Job item:
Your answer must be the exact lines from the one holding "(336, 275) = (700, 496): red cap -> pink cap" through the end of the entries, with no pictures.

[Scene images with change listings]
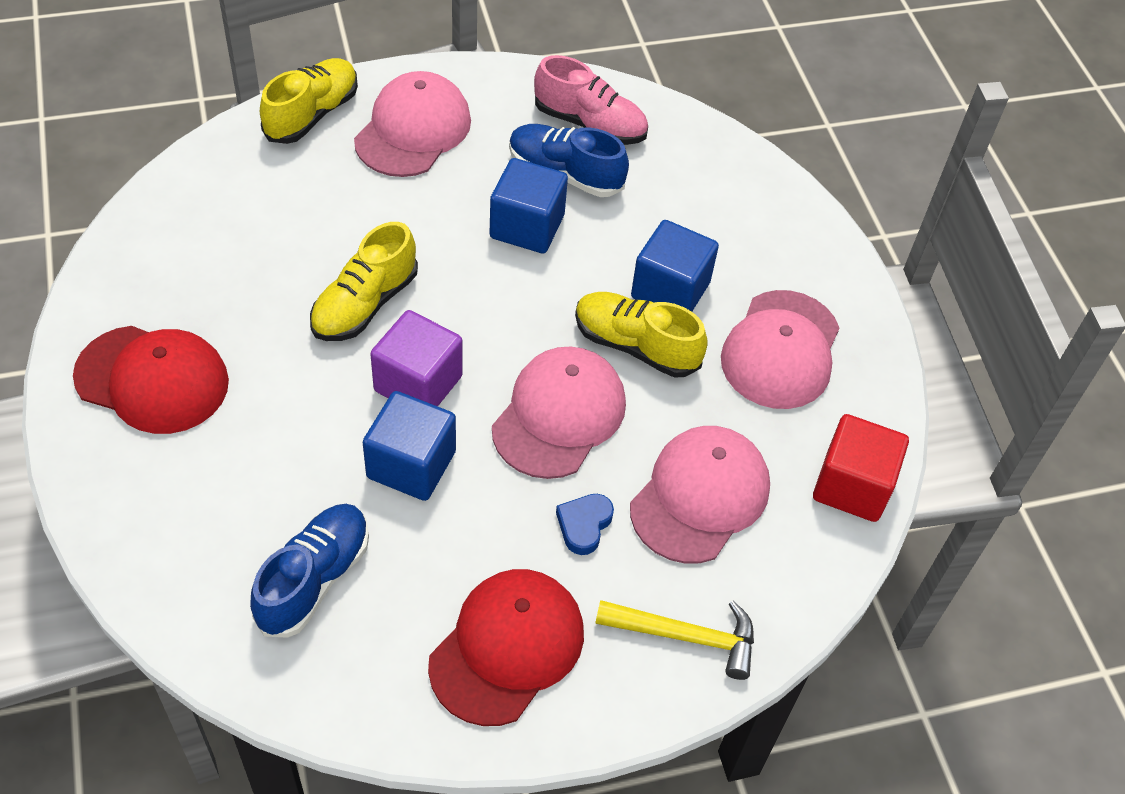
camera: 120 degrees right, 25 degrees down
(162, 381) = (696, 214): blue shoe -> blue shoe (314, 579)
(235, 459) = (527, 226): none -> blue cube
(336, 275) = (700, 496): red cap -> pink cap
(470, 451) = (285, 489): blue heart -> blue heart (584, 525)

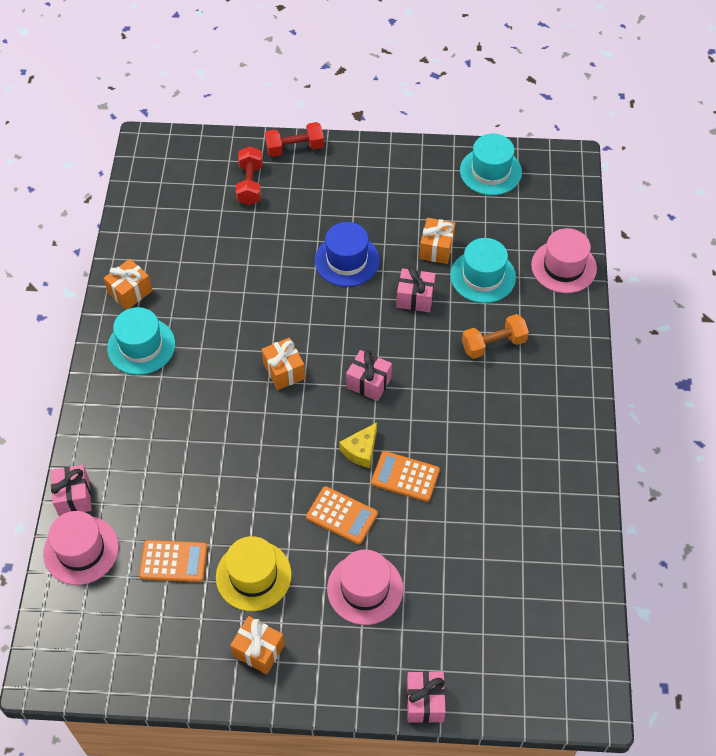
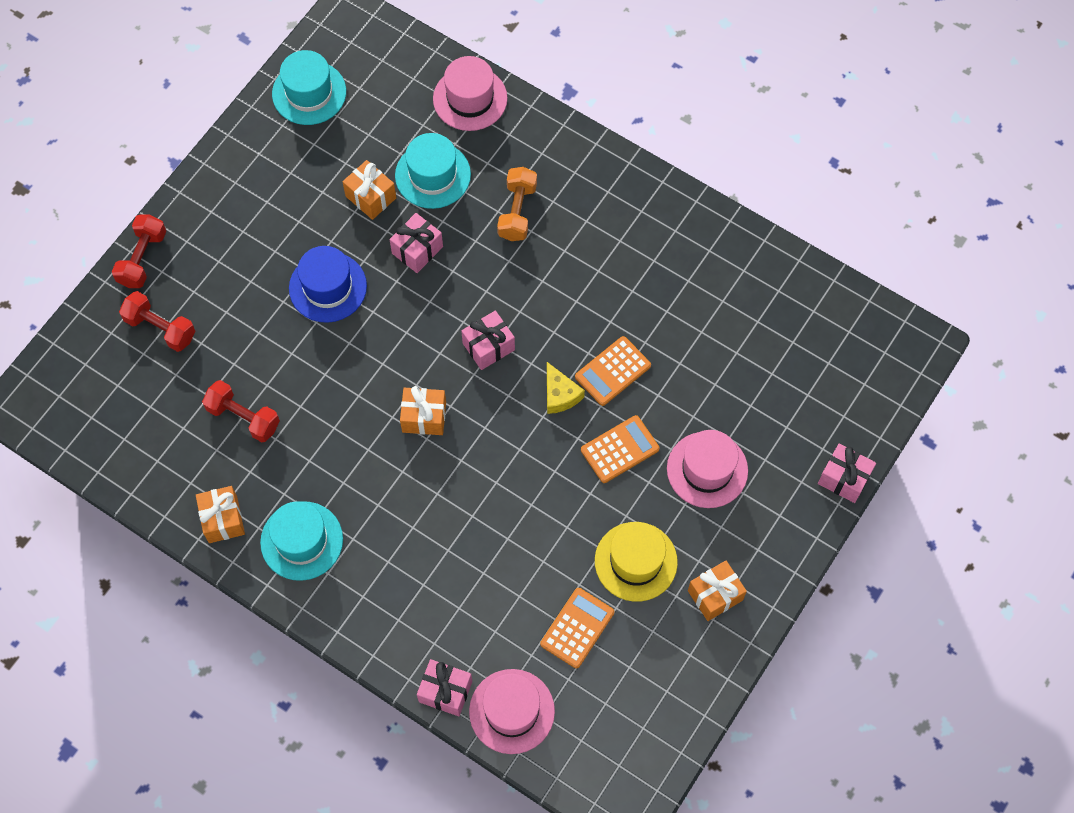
camera: 60 degrees left, 10 degrees up
(214, 264) = (243, 417): none -> red dumbbell

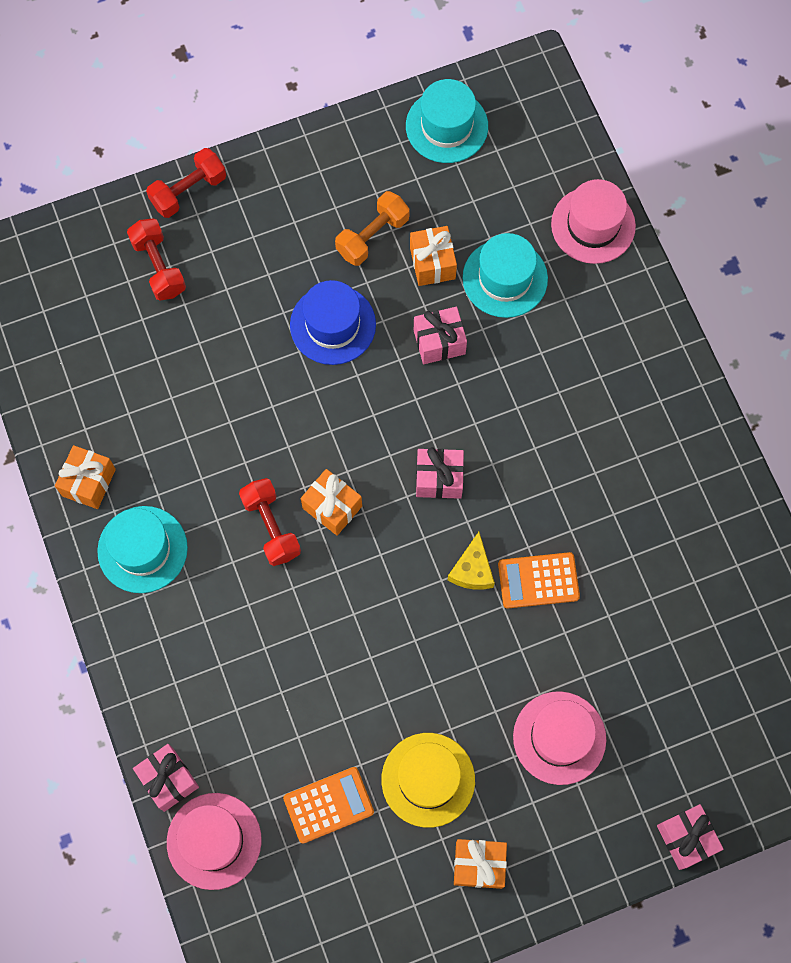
camera: 35 degrees right, 5 degrees up
(243, 417) = (172, 399): red dumbbell -> red dumbbell (271, 527)
(517, 211) = (559, 365): orange dumbbell -> orange dumbbell (372, 236)
(620, 449) = (490, 661): orange calculator -> none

Result of this task:
(336, 275) = (700, 496): red cap -> pink cap
(470, 451) = (285, 489): blue heart -> blue heart (584, 525)

camera: 60 degrees left, 10 degrees up
(214, 264) = (243, 417): none -> red dumbbell

camera: 35 degrees right, 5 degrees up
(243, 417) = (172, 399): red dumbbell -> red dumbbell (271, 527)
(517, 211) = (559, 365): orange dumbbell -> orange dumbbell (372, 236)
(620, 449) = (490, 661): orange calculator -> none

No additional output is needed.